═══ Available data ═══

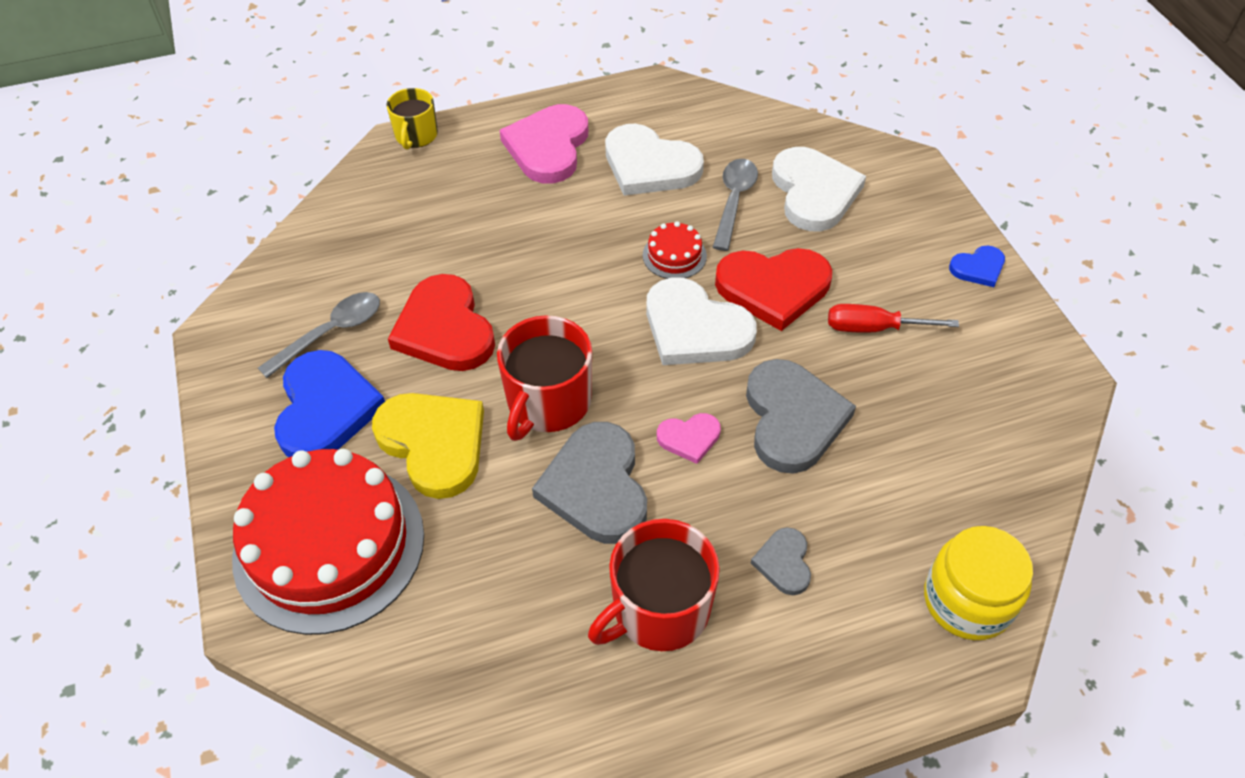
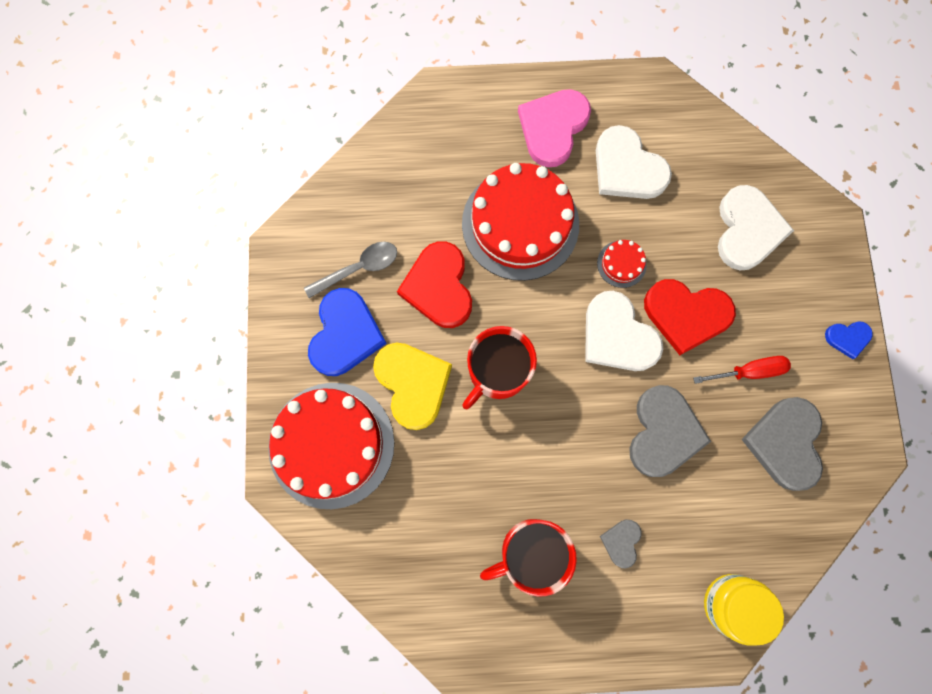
camera: 15 degrees right, 25 degrees up
(416, 135) = (453, 89): yellow mug -> none
(534, 243) = (520, 224): none -> red cake
(596, 487) = (514, 449): grey heart -> grey heart (785, 443)
(689, 438) = (587, 428): pink heart -> none
(734, 201) = (682, 223): grey spoon -> none
(874, 328) = (748, 371): red screwdriver -> red screwdriver turned 150 degrees clockwise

═══

The lines to return run from the one containing "(534, 243) = (520, 224): none -> red cake" through the last line of the material above. Please reproduce them exactly.

• [Answer box]
(534, 243) = (520, 224): none -> red cake
(596, 487) = (514, 449): grey heart -> grey heart (785, 443)
(689, 438) = (587, 428): pink heart -> none
(734, 201) = (682, 223): grey spoon -> none
(874, 328) = (748, 371): red screwdriver -> red screwdriver turned 150 degrees clockwise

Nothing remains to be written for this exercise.